→ INFORMATION SHOWN:
Start of Block
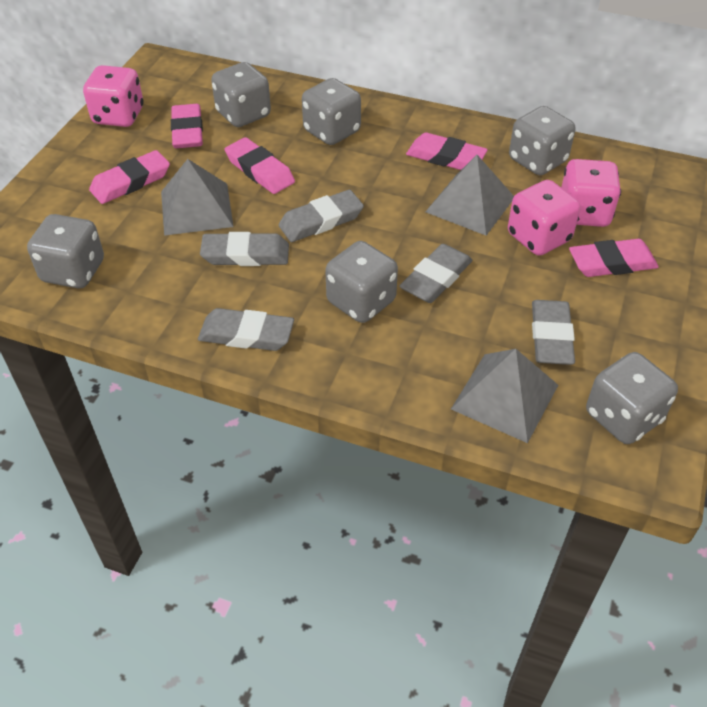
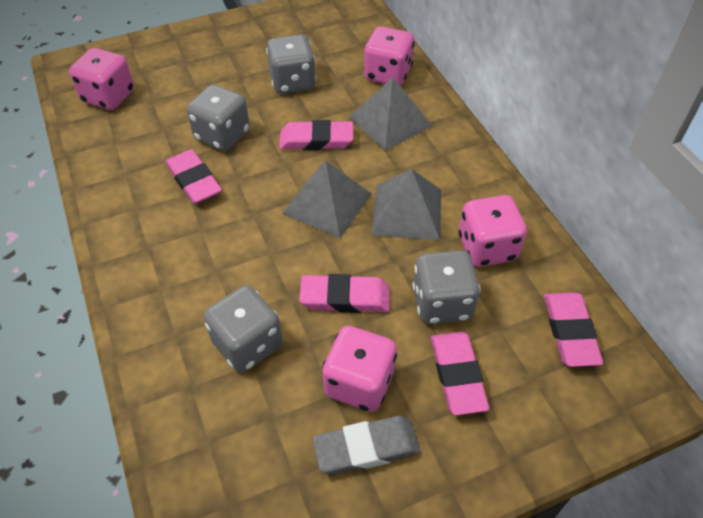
grey dice: 6 -> 4
grey eraser: 5 -> 1
pink dice: 3 -> 4

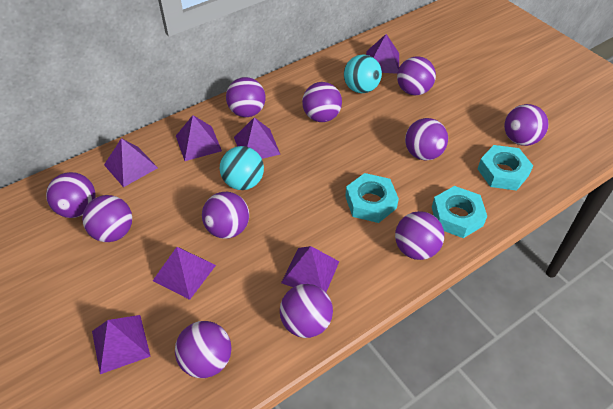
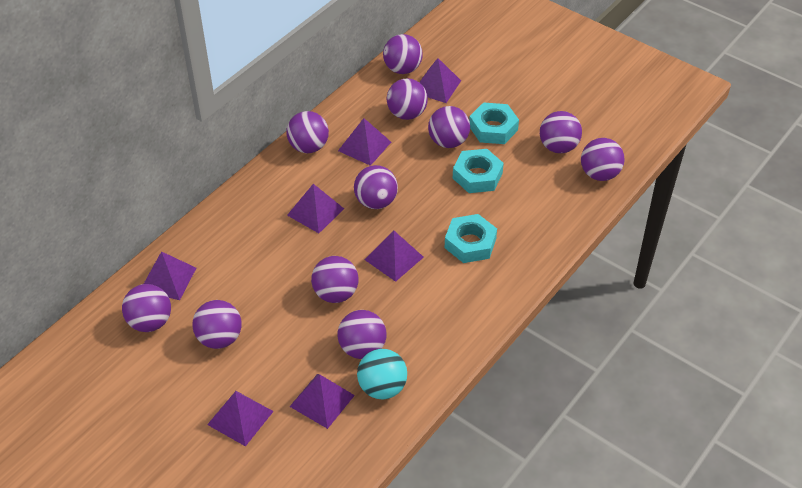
turquoise ball: 2 -> 1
End of Block
→ YOUR GOAL:
In your transcription of the listing above, match each line exactly and include no pictures.

→ RESULT FOR THIS TASK:
grey dice: 6 -> 4
grey eraser: 5 -> 1
pink dice: 3 -> 4

turquoise ball: 2 -> 1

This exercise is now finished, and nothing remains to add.